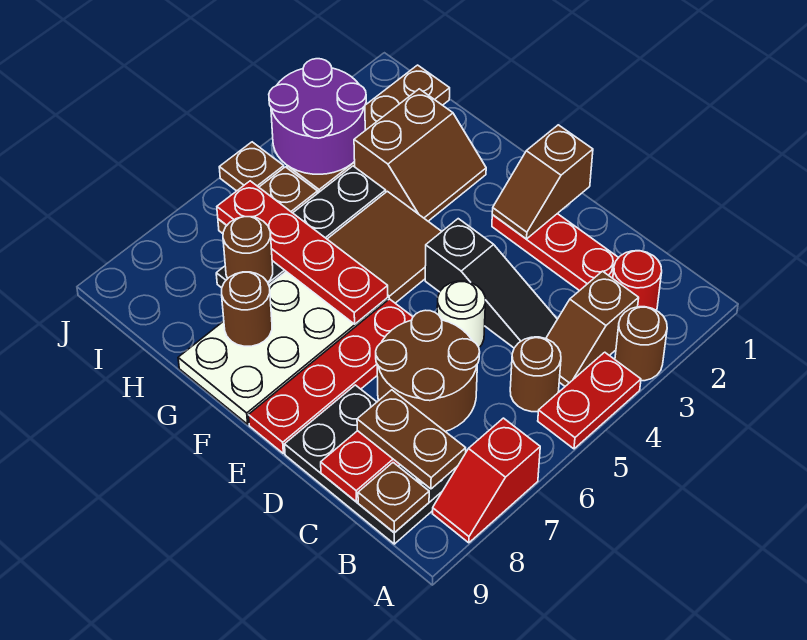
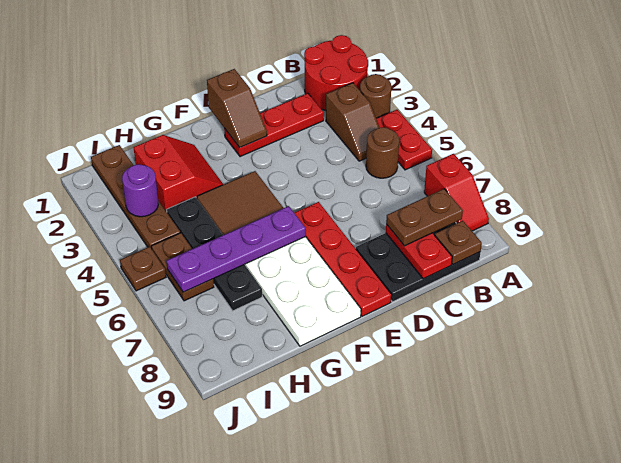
red round brick B2 level 1 -> red round brick A1:B2 level 1
black slope C4:E4 level 1 top E -> none
brown round brick C6:D7 level 1 -> none
white round brick D5 level 1 -> none
red plate F6:I6 level 2 -> purple plate F6:I6 level 2
brown slope G2:H3 level 1 top H -> red slope G2:H3 level 1 top H
brown round brick G8 level 2 -> none
brown round brick H7 level 2 -> none
purple round brick I3:J4 level 2 -> purple round brick I3 level 2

[TASK ITEM]:
Your task is to copy the entries in full and exactly, without any images.

[RESULT]:
red round brick B2 level 1 -> red round brick A1:B2 level 1
black slope C4:E4 level 1 top E -> none
brown round brick C6:D7 level 1 -> none
white round brick D5 level 1 -> none
red plate F6:I6 level 2 -> purple plate F6:I6 level 2
brown slope G2:H3 level 1 top H -> red slope G2:H3 level 1 top H
brown round brick G8 level 2 -> none
brown round brick H7 level 2 -> none
purple round brick I3:J4 level 2 -> purple round brick I3 level 2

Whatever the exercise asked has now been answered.